Extracted data entries
§
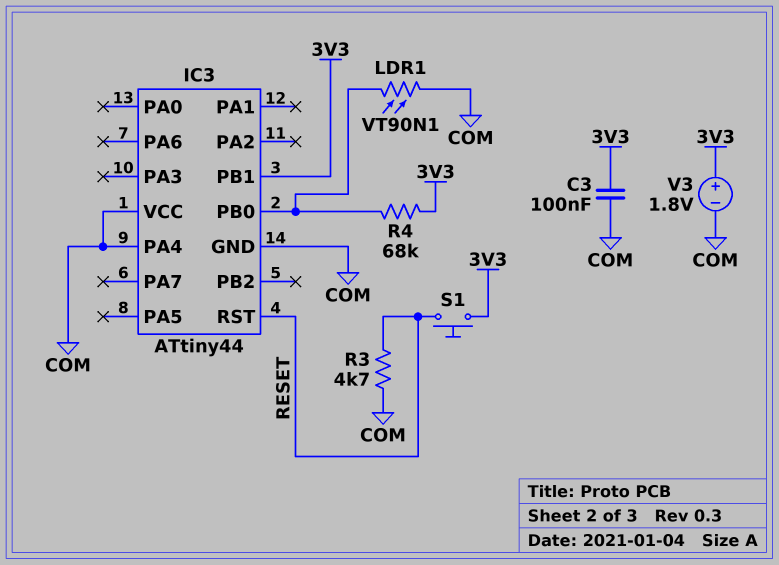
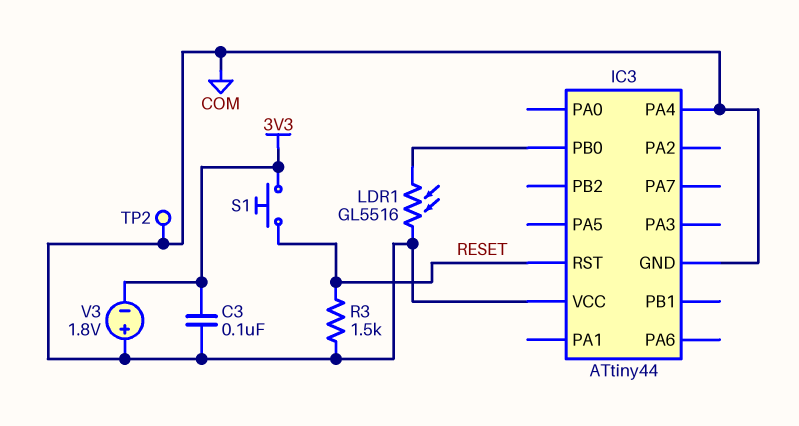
IC3 pin PB1: 3V3 -> none
LDR1: VT90N1 (COM, IC3/PB0) -> GL5516 (COM, IC3/PB0)
R3: 4.7k (COM, RESET) -> 1.5k (COM, RESET)
R4: 68k (3V3, IC3/PB0) -> none
TP2: none -> test point (COM)
V3: 1.8V (plus 3V3, minus COM) -> 1.8V (plus COM, minus 3V3)

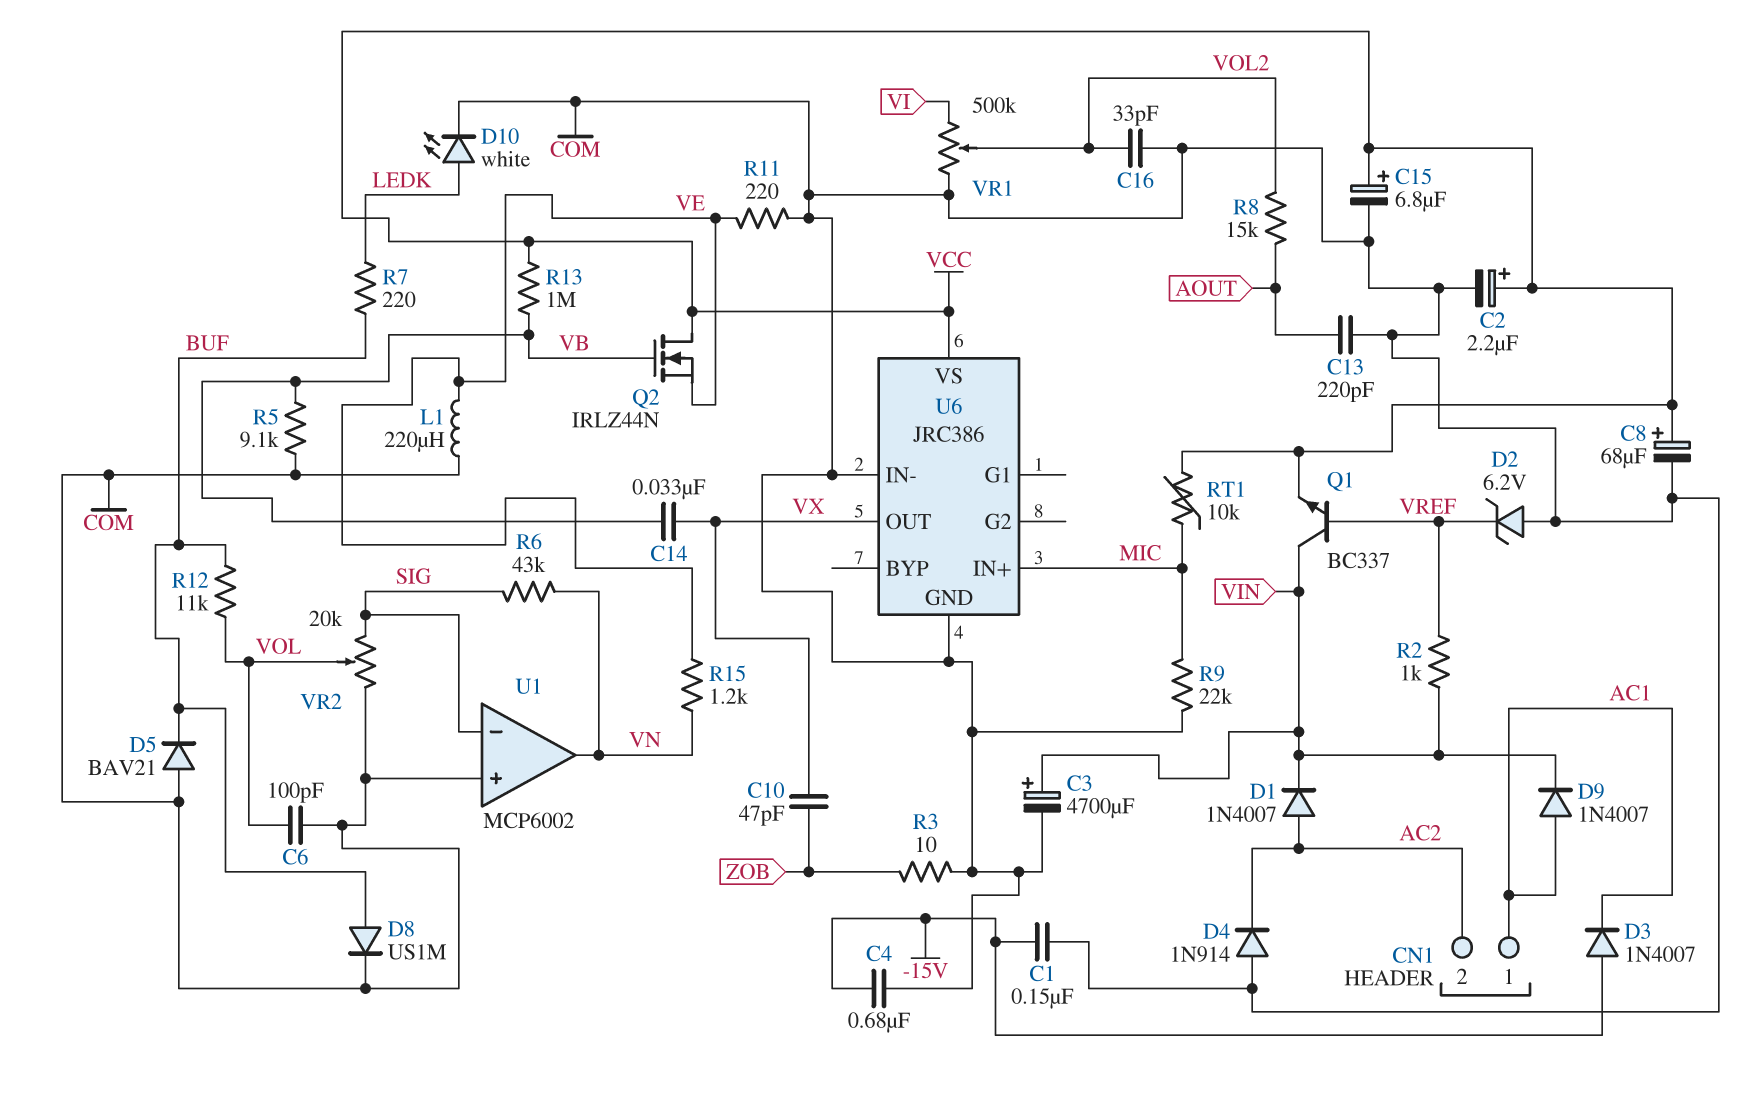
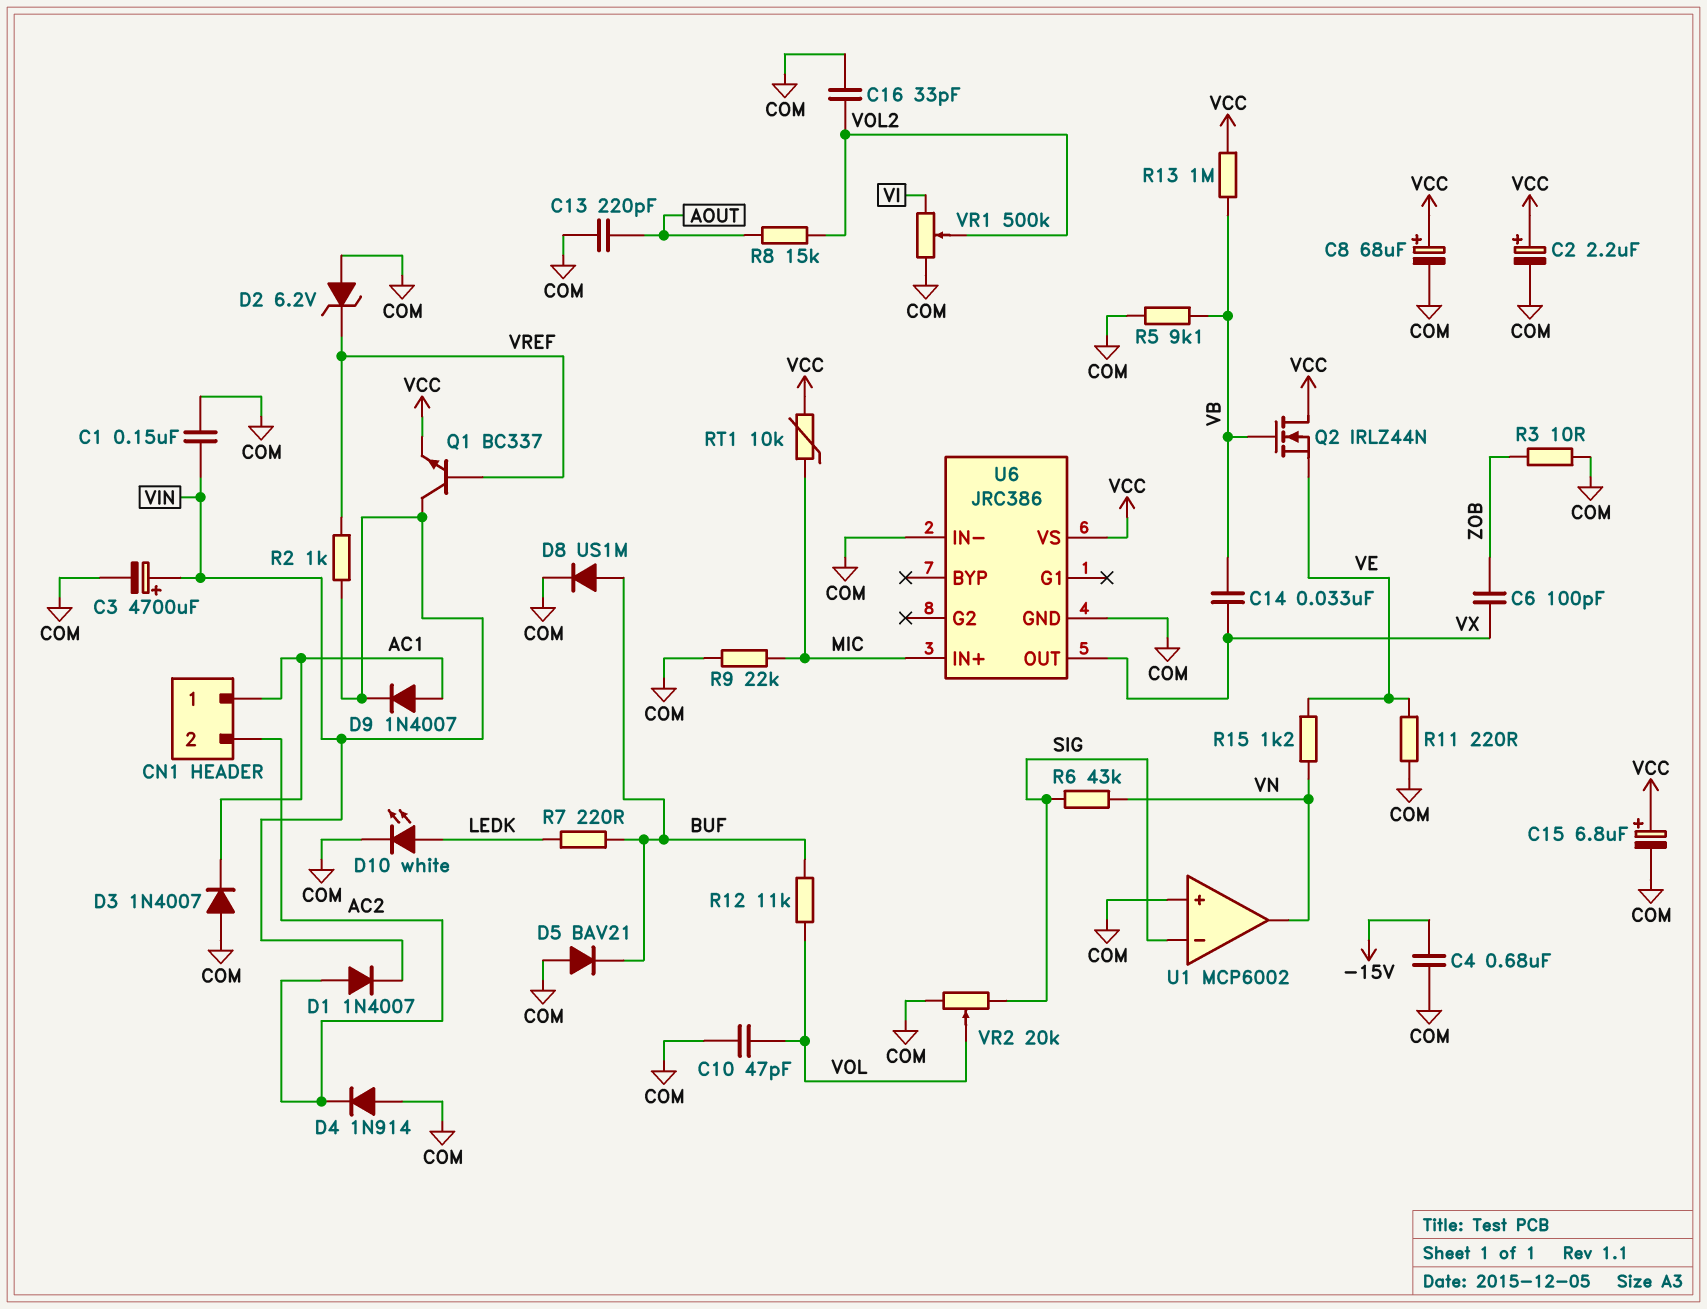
C1: 150nF (-15V, COM) -> 150nF (COM, VIN)
C6: 100pF (COM, VOL) -> 100pF (VX, ZOB)
C10: 47pF (VX, ZOB) -> 47pF (COM, VOL)
D3: diode 1N4007 (A -15V, K AC1) -> diode 1N4007 (A COM, K AC1)
L1: 220uH (COM, VE) -> none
§
§ **EXERCISE GOAL**
Among the records above, find each line holding "none" and list it.

§ **ANSWER BELOW**
IC3 pin PB1: 3V3 -> none
R4: 68k (3V3, IC3/PB0) -> none
TP2: none -> test point (COM)
L1: 220uH (COM, VE) -> none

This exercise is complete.